**Input records**

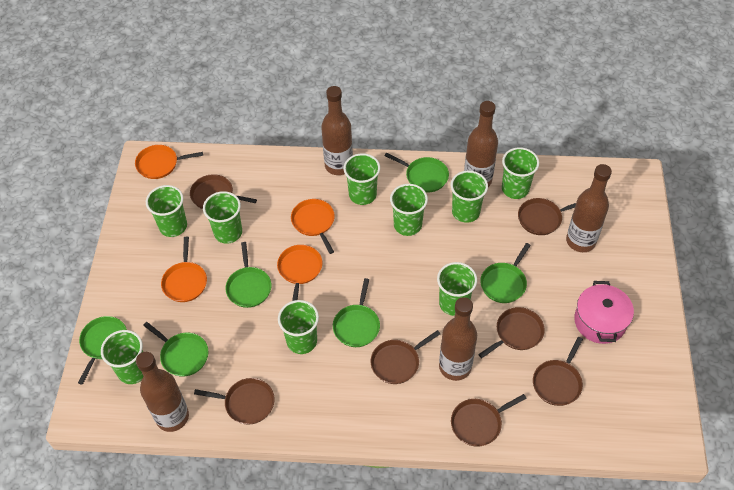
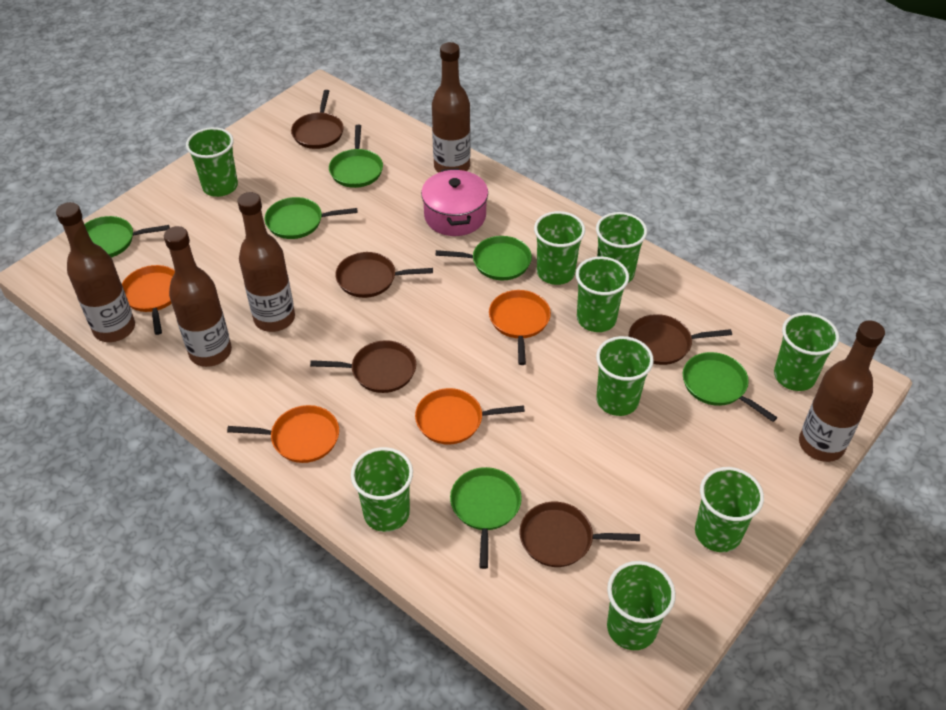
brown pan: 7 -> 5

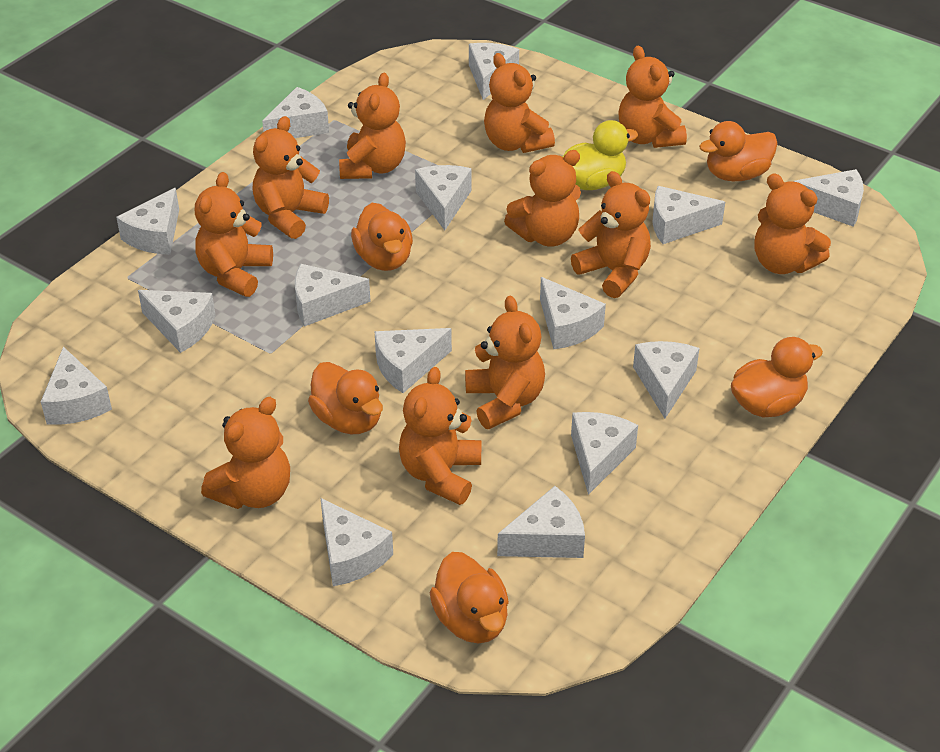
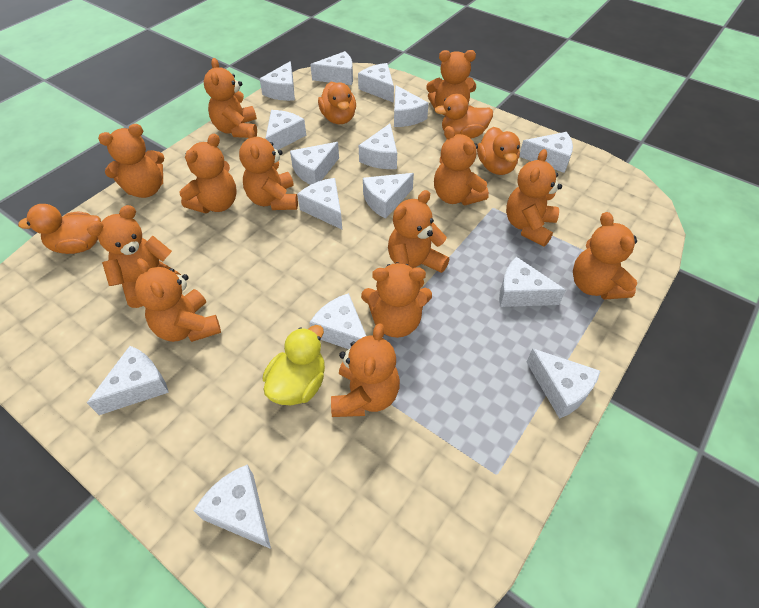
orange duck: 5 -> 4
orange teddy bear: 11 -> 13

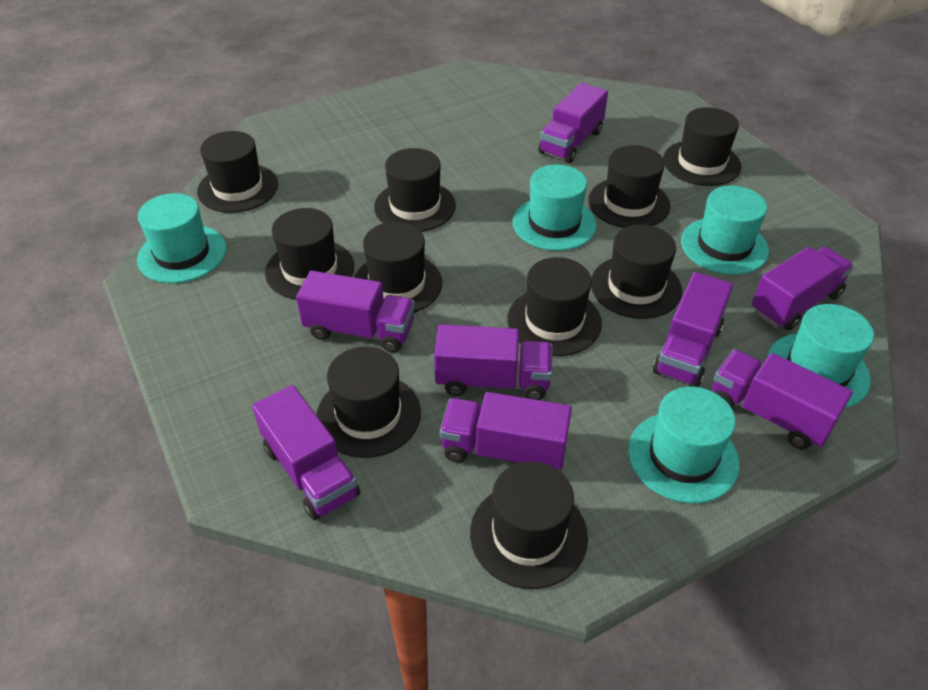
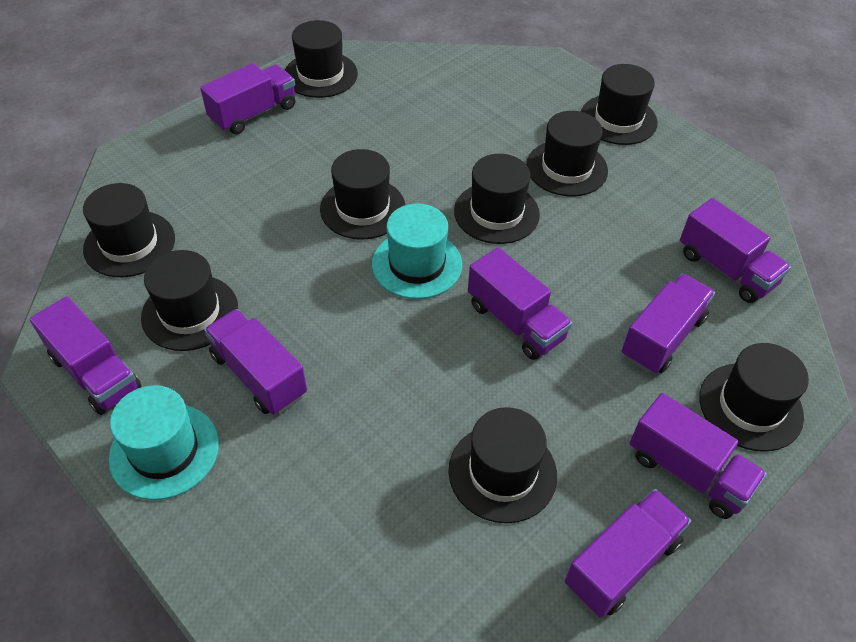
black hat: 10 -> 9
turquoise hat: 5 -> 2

---

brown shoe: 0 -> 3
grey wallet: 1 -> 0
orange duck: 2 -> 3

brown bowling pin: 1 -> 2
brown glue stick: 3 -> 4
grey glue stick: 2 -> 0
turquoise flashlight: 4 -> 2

**Task statement**
Beginning at the line that has "orange teddy bear: 11 -> 13" and ending at the line that has "turquoise hat: 5 -> 2", restate the listing above word for word, pictures left out.

**Result below**
orange teddy bear: 11 -> 13

black hat: 10 -> 9
turquoise hat: 5 -> 2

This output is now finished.